▶ **Instructions to follow**
Would you repeat the entries beneath, with nothing changed?

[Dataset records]
━━━━━━━━━━━━━━━━━━━━

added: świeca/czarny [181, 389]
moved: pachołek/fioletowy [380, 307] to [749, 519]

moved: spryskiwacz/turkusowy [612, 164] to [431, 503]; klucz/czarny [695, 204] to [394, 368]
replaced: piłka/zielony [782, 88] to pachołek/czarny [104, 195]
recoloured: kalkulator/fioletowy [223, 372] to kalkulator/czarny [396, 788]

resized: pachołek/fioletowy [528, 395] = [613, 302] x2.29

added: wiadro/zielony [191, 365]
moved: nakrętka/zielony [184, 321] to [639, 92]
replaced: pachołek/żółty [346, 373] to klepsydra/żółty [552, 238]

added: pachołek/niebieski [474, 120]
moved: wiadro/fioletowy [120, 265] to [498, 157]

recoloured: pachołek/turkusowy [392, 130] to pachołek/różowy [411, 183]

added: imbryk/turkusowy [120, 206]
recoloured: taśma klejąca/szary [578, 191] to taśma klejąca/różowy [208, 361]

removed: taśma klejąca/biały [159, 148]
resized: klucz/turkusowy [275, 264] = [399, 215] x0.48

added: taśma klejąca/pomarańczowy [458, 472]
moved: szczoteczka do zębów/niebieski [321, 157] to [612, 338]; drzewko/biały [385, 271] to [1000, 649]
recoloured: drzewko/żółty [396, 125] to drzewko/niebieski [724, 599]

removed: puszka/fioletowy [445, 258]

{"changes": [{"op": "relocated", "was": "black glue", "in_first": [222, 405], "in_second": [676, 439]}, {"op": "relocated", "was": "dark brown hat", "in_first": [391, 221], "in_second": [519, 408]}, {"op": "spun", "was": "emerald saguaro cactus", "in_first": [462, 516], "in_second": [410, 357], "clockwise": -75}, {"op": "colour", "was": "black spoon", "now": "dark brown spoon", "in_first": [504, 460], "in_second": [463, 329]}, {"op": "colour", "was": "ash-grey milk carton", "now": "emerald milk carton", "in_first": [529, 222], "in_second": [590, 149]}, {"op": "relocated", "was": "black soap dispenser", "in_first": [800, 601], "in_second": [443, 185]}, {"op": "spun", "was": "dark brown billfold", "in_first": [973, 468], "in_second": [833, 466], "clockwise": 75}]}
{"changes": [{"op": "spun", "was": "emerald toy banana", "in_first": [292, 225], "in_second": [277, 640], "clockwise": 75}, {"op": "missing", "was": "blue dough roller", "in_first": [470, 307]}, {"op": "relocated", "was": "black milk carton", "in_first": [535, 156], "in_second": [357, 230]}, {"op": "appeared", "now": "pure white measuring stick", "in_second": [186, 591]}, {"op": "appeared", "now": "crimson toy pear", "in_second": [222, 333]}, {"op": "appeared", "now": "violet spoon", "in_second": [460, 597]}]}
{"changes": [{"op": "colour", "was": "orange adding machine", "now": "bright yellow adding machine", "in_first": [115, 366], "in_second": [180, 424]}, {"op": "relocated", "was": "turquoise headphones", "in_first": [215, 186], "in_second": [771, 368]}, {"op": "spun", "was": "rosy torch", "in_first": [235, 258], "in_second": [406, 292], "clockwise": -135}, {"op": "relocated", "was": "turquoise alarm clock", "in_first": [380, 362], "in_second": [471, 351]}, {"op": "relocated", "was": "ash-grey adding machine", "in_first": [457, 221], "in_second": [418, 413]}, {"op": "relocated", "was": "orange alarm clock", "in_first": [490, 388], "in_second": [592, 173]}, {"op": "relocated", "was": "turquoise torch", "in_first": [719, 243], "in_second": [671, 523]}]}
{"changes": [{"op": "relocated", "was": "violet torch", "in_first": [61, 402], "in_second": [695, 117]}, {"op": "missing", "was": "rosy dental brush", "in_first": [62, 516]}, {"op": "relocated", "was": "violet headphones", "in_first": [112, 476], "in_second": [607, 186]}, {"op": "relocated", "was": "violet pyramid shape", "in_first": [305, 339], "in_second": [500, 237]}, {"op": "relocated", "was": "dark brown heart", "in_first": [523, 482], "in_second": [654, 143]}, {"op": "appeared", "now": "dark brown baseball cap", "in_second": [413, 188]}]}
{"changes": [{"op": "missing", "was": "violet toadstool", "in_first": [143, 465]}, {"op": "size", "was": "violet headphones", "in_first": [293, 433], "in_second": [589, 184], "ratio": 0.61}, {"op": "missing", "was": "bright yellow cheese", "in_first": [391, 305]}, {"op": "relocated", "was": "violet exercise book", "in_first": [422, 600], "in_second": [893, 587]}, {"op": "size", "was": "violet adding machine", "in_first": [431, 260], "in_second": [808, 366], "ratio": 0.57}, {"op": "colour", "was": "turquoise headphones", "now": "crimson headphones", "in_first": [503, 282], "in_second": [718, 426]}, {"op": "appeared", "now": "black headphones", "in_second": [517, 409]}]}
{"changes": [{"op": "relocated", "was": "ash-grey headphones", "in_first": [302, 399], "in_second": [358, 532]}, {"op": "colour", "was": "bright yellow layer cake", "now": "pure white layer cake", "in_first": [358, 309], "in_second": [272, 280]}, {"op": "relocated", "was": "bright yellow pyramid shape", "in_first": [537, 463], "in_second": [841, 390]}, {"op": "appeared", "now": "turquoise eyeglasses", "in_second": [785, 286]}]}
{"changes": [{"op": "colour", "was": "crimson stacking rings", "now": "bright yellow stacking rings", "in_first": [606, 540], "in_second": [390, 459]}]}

━━━━━━━━━━━━━━━━━━━━

▶ **Result of the task**
added: świeca/czarny [181, 389]
moved: pachołek/fioletowy [380, 307] to [749, 519]

moved: spryskiwacz/turkusowy [612, 164] to [431, 503]; klucz/czarny [695, 204] to [394, 368]
replaced: piłka/zielony [782, 88] to pachołek/czarny [104, 195]
recoloured: kalkulator/fioletowy [223, 372] to kalkulator/czarny [396, 788]

resized: pachołek/fioletowy [528, 395] = [613, 302] x2.29

added: wiadro/zielony [191, 365]
moved: nakrętka/zielony [184, 321] to [639, 92]
replaced: pachołek/żółty [346, 373] to klepsydra/żółty [552, 238]

added: pachołek/niebieski [474, 120]
moved: wiadro/fioletowy [120, 265] to [498, 157]

recoloured: pachołek/turkusowy [392, 130] to pachołek/różowy [411, 183]

added: imbryk/turkusowy [120, 206]
recoloured: taśma klejąca/szary [578, 191] to taśma klejąca/różowy [208, 361]

removed: taśma klejąca/biały [159, 148]
resized: klucz/turkusowy [275, 264] = [399, 215] x0.48

added: taśma klejąca/pomarańczowy [458, 472]
moved: szczoteczka do zębów/niebieski [321, 157] to [612, 338]; drzewko/biały [385, 271] to [1000, 649]
recoloured: drzewko/żółty [396, 125] to drzewko/niebieski [724, 599]

removed: puszka/fioletowy [445, 258]

{"changes": [{"op": "relocated", "was": "black glue", "in_first": [222, 405], "in_second": [676, 439]}, {"op": "relocated", "was": "dark brown hat", "in_first": [391, 221], "in_second": [519, 408]}, {"op": "spun", "was": "emerald saguaro cactus", "in_first": [462, 516], "in_second": [410, 357], "clockwise": -75}, {"op": "colour", "was": "black spoon", "now": "dark brown spoon", "in_first": [504, 460], "in_second": [463, 329]}, {"op": "colour", "was": "ash-grey milk carton", "now": "emerald milk carton", "in_first": [529, 222], "in_second": [590, 149]}, {"op": "relocated", "was": "black soap dispenser", "in_first": [800, 601], "in_second": [443, 185]}, {"op": "spun", "was": "dark brown billfold", "in_first": [973, 468], "in_second": [833, 466], "clockwise": 75}]}
{"changes": [{"op": "spun", "was": "emerald toy banana", "in_first": [292, 225], "in_second": [277, 640], "clockwise": 75}, {"op": "missing", "was": "blue dough roller", "in_first": [470, 307]}, {"op": "relocated", "was": "black milk carton", "in_first": [535, 156], "in_second": [357, 230]}, {"op": "appeared", "now": "pure white measuring stick", "in_second": [186, 591]}, {"op": "appeared", "now": "crimson toy pear", "in_second": [222, 333]}, {"op": "appeared", "now": "violet spoon", "in_second": [460, 597]}]}
{"changes": [{"op": "colour", "was": "orange adding machine", "now": "bright yellow adding machine", "in_first": [115, 366], "in_second": [180, 424]}, {"op": "relocated", "was": "turquoise headphones", "in_first": [215, 186], "in_second": [771, 368]}, {"op": "spun", "was": "rosy torch", "in_first": [235, 258], "in_second": [406, 292], "clockwise": -135}, {"op": "relocated", "was": "turquoise alarm clock", "in_first": [380, 362], "in_second": [471, 351]}, {"op": "relocated", "was": "ash-grey adding machine", "in_first": [457, 221], "in_second": [418, 413]}, {"op": "relocated", "was": "orange alarm clock", "in_first": [490, 388], "in_second": [592, 173]}, {"op": "relocated", "was": "turquoise torch", "in_first": [719, 243], "in_second": [671, 523]}]}
{"changes": [{"op": "relocated", "was": "violet torch", "in_first": [61, 402], "in_second": [695, 117]}, {"op": "missing", "was": "rosy dental brush", "in_first": [62, 516]}, {"op": "relocated", "was": "violet headphones", "in_first": [112, 476], "in_second": [607, 186]}, {"op": "relocated", "was": "violet pyramid shape", "in_first": [305, 339], "in_second": [500, 237]}, {"op": "relocated", "was": "dark brown heart", "in_first": [523, 482], "in_second": [654, 143]}, {"op": "appeared", "now": "dark brown baseball cap", "in_second": [413, 188]}]}
{"changes": [{"op": "missing", "was": "violet toadstool", "in_first": [143, 465]}, {"op": "size", "was": "violet headphones", "in_first": [293, 433], "in_second": [589, 184], "ratio": 0.61}, {"op": "missing", "was": "bright yellow cheese", "in_first": [391, 305]}, {"op": "relocated", "was": "violet exercise book", "in_first": [422, 600], "in_second": [893, 587]}, {"op": "size", "was": "violet adding machine", "in_first": [431, 260], "in_second": [808, 366], "ratio": 0.57}, {"op": "colour", "was": "turquoise headphones", "now": "crimson headphones", "in_first": [503, 282], "in_second": [718, 426]}, {"op": "appeared", "now": "black headphones", "in_second": [517, 409]}]}
{"changes": [{"op": "relocated", "was": "ash-grey headphones", "in_first": [302, 399], "in_second": [358, 532]}, {"op": "colour", "was": "bright yellow layer cake", "now": "pure white layer cake", "in_first": [358, 309], "in_second": [272, 280]}, {"op": "relocated", "was": "bright yellow pyramid shape", "in_first": [537, 463], "in_second": [841, 390]}, {"op": "appeared", "now": "turquoise eyeglasses", "in_second": [785, 286]}]}
{"changes": [{"op": "colour", "was": "crimson stacking rings", "now": "bright yellow stacking rings", "in_first": [606, 540], "in_second": [390, 459]}]}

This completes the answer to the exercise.